Exercise instructions — Please quote exactly the lines below from the line containing "camera: 50 degrees left, 0 degrees up" to the line containing "none -> orange mouse [271,116,324,147]", both lines included, and nothing else.

Data provided —
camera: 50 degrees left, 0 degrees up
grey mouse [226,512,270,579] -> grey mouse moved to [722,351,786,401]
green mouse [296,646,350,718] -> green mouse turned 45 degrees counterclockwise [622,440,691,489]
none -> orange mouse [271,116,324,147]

* * *

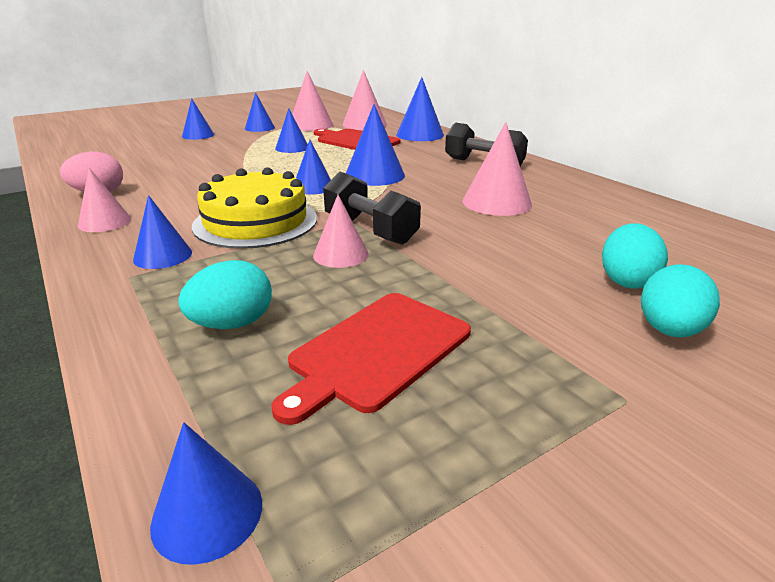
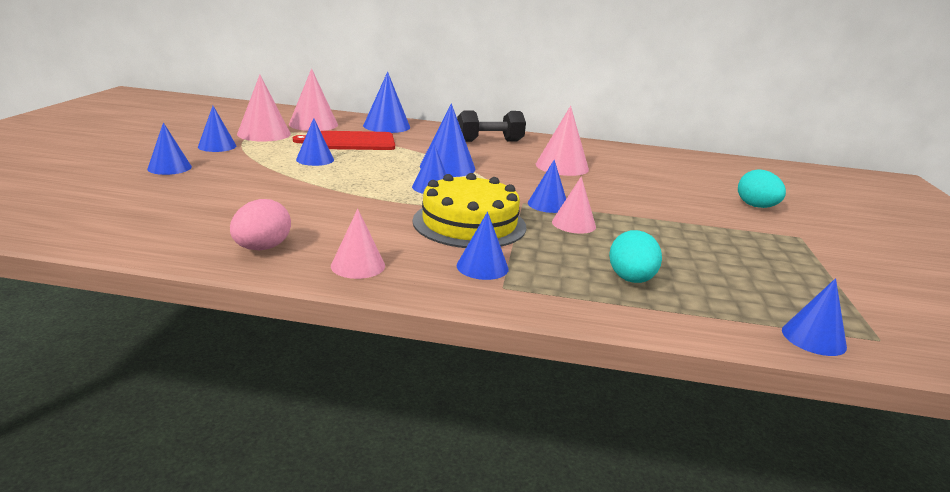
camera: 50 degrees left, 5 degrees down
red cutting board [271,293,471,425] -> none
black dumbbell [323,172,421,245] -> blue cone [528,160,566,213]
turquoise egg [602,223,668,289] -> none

Solution for this task —
camera: 50 degrees left, 0 degrees up
grey mouse [226,512,270,579] -> grey mouse moved to [722,351,786,401]
green mouse [296,646,350,718] -> green mouse turned 45 degrees counterclockwise [622,440,691,489]
none -> orange mouse [271,116,324,147]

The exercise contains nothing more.